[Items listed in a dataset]

----

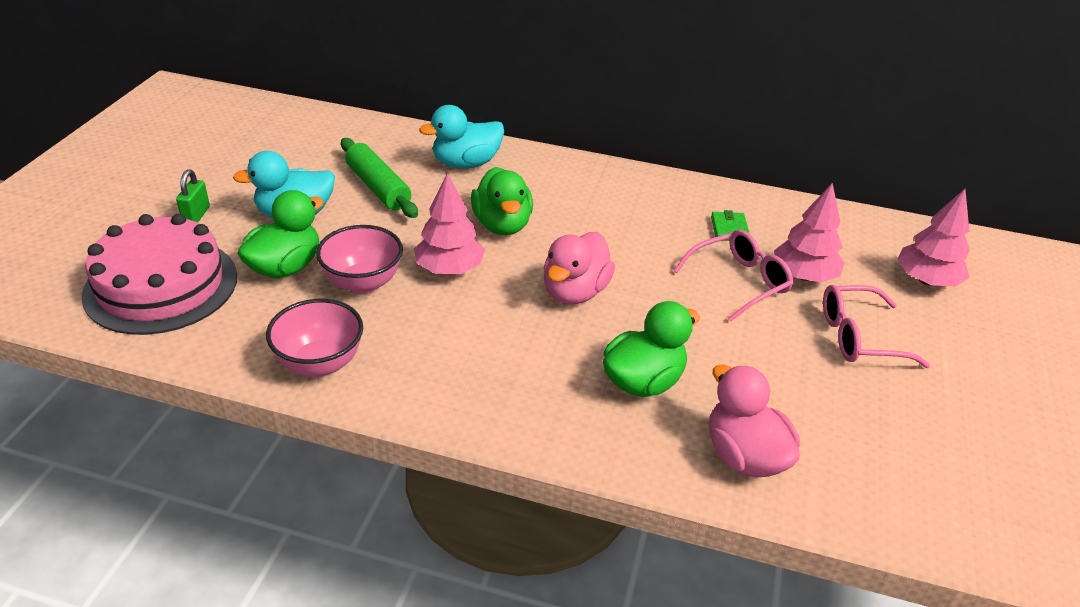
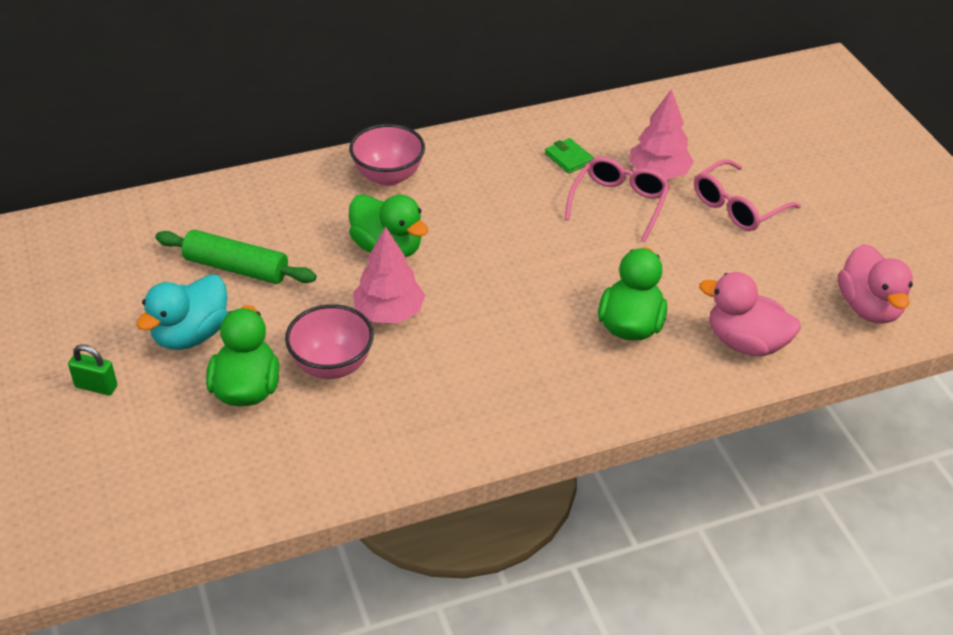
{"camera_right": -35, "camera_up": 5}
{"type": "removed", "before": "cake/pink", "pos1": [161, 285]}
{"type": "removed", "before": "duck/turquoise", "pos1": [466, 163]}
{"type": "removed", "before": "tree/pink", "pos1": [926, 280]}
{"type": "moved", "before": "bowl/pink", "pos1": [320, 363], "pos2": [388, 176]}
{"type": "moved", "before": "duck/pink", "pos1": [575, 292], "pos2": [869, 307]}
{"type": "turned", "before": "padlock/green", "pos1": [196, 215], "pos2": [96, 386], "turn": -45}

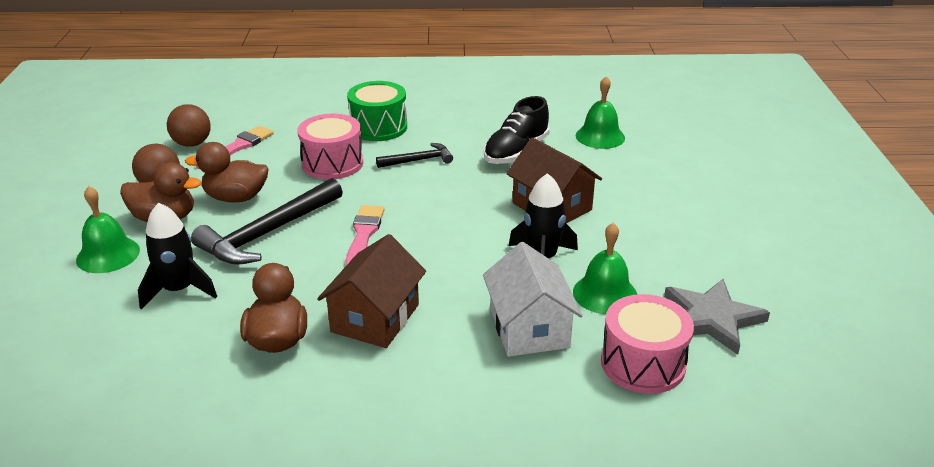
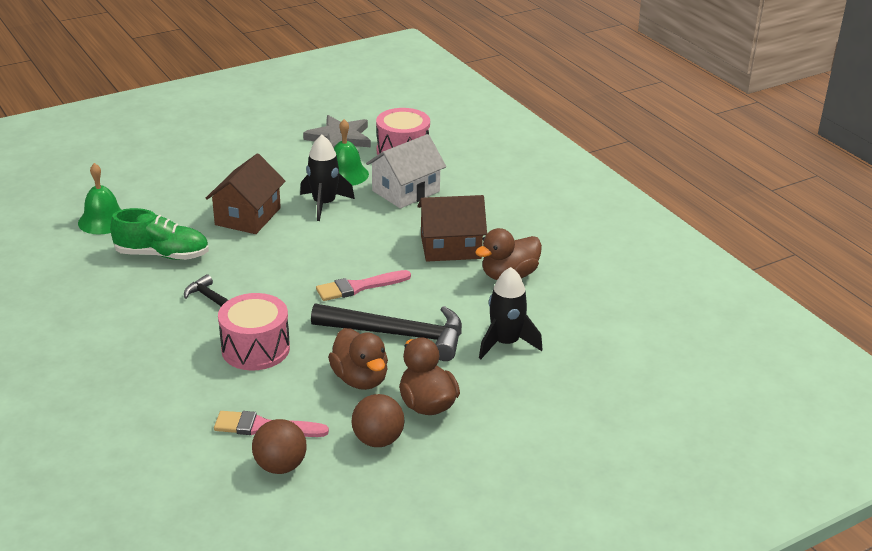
{"camera_right": -120, "camera_up": 0}
{"type": "removed", "before": "bell/green", "pos1": [108, 254]}
{"type": "removed", "before": "drum/green", "pos1": [378, 127]}
{"type": "recoloured", "before": "shoe/black", "after": "shoe/green", "pos1": [516, 152], "pos2": [162, 255]}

----

> **Directions for this task**
Pictures are to be left out; all other data must be returned exactly.

> **The answer**
{"camera_right": -35, "camera_up": 5}
{"type": "removed", "before": "cake/pink", "pos1": [161, 285]}
{"type": "removed", "before": "duck/turquoise", "pos1": [466, 163]}
{"type": "removed", "before": "tree/pink", "pos1": [926, 280]}
{"type": "moved", "before": "bowl/pink", "pos1": [320, 363], "pos2": [388, 176]}
{"type": "moved", "before": "duck/pink", "pos1": [575, 292], "pos2": [869, 307]}
{"type": "turned", "before": "padlock/green", "pos1": [196, 215], "pos2": [96, 386], "turn": -45}

{"camera_right": -120, "camera_up": 0}
{"type": "removed", "before": "bell/green", "pos1": [108, 254]}
{"type": "removed", "before": "drum/green", "pos1": [378, 127]}
{"type": "recoloured", "before": "shoe/black", "after": "shoe/green", "pos1": [516, 152], "pos2": [162, 255]}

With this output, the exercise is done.